(Scene comparison data)
________________________________________
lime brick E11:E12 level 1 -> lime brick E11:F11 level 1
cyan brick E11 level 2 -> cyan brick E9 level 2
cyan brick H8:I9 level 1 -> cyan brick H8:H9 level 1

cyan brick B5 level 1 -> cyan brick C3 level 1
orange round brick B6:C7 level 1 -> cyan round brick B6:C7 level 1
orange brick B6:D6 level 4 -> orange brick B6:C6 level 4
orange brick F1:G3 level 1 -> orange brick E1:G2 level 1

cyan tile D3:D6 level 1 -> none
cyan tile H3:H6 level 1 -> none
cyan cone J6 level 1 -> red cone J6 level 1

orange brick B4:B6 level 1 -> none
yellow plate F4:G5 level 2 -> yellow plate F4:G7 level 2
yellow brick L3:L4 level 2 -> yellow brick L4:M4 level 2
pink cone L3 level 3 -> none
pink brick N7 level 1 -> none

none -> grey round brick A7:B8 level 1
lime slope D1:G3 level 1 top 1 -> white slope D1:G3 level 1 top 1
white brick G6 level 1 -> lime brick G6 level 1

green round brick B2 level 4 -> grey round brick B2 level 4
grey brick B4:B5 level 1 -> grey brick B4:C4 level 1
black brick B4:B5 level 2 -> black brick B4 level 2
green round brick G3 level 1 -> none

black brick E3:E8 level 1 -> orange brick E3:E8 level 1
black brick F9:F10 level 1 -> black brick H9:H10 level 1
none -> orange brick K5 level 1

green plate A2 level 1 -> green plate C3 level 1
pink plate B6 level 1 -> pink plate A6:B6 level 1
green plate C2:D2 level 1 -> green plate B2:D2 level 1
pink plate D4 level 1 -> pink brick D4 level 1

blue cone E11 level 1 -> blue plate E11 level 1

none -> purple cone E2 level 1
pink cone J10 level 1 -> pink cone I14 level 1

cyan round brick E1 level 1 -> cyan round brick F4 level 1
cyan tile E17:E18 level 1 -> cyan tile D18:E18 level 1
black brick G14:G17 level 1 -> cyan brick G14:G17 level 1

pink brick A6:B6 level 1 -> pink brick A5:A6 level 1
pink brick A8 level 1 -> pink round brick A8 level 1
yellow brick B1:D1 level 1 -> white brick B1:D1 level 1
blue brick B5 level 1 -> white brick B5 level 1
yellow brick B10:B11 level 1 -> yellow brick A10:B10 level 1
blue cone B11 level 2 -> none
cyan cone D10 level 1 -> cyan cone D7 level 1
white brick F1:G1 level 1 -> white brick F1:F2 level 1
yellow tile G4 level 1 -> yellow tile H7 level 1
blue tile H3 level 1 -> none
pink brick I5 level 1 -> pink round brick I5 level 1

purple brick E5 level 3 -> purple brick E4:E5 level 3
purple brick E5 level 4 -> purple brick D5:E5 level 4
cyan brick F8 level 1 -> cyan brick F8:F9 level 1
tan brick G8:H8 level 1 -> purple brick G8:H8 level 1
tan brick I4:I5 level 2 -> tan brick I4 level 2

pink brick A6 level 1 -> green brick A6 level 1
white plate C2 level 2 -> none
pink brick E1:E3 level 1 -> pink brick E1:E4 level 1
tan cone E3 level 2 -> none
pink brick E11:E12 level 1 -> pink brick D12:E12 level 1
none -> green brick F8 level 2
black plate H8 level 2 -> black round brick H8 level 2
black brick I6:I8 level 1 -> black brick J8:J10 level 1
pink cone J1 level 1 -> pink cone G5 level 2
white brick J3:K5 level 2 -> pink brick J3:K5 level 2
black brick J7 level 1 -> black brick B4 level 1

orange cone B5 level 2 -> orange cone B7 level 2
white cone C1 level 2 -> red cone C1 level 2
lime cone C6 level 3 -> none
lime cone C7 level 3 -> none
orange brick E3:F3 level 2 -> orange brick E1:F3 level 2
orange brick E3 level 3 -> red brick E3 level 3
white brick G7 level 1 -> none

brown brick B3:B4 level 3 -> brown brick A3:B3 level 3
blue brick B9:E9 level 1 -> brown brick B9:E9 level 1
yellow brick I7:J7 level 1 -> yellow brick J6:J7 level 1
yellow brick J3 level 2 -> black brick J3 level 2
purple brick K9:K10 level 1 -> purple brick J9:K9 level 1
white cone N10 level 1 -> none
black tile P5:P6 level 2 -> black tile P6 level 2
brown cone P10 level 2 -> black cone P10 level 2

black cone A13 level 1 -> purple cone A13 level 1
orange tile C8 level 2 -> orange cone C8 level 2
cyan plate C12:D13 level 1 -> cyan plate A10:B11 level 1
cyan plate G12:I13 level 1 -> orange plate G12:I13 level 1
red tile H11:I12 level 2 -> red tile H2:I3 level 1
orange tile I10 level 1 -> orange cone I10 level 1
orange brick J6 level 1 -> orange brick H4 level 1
________________________________________
* Exercise prompt
Using the entries above, repeat only the lines from the one containing "green round brick G3 level 1 -> none" through the one containing "orange brick E3:F3", end lines included.

* Completed task
green round brick G3 level 1 -> none

black brick E3:E8 level 1 -> orange brick E3:E8 level 1
black brick F9:F10 level 1 -> black brick H9:H10 level 1
none -> orange brick K5 level 1

green plate A2 level 1 -> green plate C3 level 1
pink plate B6 level 1 -> pink plate A6:B6 level 1
green plate C2:D2 level 1 -> green plate B2:D2 level 1
pink plate D4 level 1 -> pink brick D4 level 1

blue cone E11 level 1 -> blue plate E11 level 1

none -> purple cone E2 level 1
pink cone J10 level 1 -> pink cone I14 level 1

cyan round brick E1 level 1 -> cyan round brick F4 level 1
cyan tile E17:E18 level 1 -> cyan tile D18:E18 level 1
black brick G14:G17 level 1 -> cyan brick G14:G17 level 1

pink brick A6:B6 level 1 -> pink brick A5:A6 level 1
pink brick A8 level 1 -> pink round brick A8 level 1
yellow brick B1:D1 level 1 -> white brick B1:D1 level 1
blue brick B5 level 1 -> white brick B5 level 1
yellow brick B10:B11 level 1 -> yellow brick A10:B10 level 1
blue cone B11 level 2 -> none
cyan cone D10 level 1 -> cyan cone D7 level 1
white brick F1:G1 level 1 -> white brick F1:F2 level 1
yellow tile G4 level 1 -> yellow tile H7 level 1
blue tile H3 level 1 -> none
pink brick I5 level 1 -> pink round brick I5 level 1

purple brick E5 level 3 -> purple brick E4:E5 level 3
purple brick E5 level 4 -> purple brick D5:E5 level 4
cyan brick F8 level 1 -> cyan brick F8:F9 level 1
tan brick G8:H8 level 1 -> purple brick G8:H8 level 1
tan brick I4:I5 level 2 -> tan brick I4 level 2

pink brick A6 level 1 -> green brick A6 level 1
white plate C2 level 2 -> none
pink brick E1:E3 level 1 -> pink brick E1:E4 level 1
tan cone E3 level 2 -> none
pink brick E11:E12 level 1 -> pink brick D12:E12 level 1
none -> green brick F8 level 2
black plate H8 level 2 -> black round brick H8 level 2
black brick I6:I8 level 1 -> black brick J8:J10 level 1
pink cone J1 level 1 -> pink cone G5 level 2
white brick J3:K5 level 2 -> pink brick J3:K5 level 2
black brick J7 level 1 -> black brick B4 level 1

orange cone B5 level 2 -> orange cone B7 level 2
white cone C1 level 2 -> red cone C1 level 2
lime cone C6 level 3 -> none
lime cone C7 level 3 -> none
orange brick E3:F3 level 2 -> orange brick E1:F3 level 2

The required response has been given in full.